> **Goal of the exercise**
In the entries below, count every line that has the string "none", and answer with that count alone.

=== Information provided ===

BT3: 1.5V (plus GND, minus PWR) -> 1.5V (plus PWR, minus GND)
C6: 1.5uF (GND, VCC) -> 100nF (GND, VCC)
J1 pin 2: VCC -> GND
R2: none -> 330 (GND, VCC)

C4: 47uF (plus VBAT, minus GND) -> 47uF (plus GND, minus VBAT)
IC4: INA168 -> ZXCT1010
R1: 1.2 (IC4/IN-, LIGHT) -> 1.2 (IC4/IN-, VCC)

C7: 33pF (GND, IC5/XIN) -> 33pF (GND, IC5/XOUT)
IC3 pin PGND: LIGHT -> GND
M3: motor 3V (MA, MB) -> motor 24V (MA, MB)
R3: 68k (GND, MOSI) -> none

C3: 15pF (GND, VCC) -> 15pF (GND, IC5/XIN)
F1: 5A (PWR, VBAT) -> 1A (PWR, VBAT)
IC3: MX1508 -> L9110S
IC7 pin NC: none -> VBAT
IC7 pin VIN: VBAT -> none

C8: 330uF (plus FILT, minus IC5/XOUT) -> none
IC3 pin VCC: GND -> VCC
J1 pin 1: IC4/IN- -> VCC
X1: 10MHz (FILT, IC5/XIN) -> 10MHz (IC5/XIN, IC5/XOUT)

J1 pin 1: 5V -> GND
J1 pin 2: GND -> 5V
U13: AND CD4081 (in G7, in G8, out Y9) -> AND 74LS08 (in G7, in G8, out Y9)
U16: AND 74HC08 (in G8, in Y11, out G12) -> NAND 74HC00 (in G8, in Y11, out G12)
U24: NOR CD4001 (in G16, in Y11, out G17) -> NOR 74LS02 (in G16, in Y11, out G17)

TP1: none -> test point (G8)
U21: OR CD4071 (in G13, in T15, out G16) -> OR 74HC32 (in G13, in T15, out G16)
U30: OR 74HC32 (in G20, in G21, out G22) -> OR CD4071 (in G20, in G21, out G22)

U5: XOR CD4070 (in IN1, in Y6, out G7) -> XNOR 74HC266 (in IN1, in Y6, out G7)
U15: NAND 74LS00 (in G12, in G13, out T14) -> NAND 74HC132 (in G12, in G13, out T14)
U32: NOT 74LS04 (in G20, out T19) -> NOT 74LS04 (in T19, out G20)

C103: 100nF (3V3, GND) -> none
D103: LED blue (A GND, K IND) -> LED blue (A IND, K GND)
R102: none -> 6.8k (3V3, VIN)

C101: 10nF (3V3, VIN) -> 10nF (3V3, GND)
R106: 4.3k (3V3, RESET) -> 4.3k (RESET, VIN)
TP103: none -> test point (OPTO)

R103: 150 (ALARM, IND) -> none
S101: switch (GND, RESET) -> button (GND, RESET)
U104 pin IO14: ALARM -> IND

===

> **Response to the exercise**
10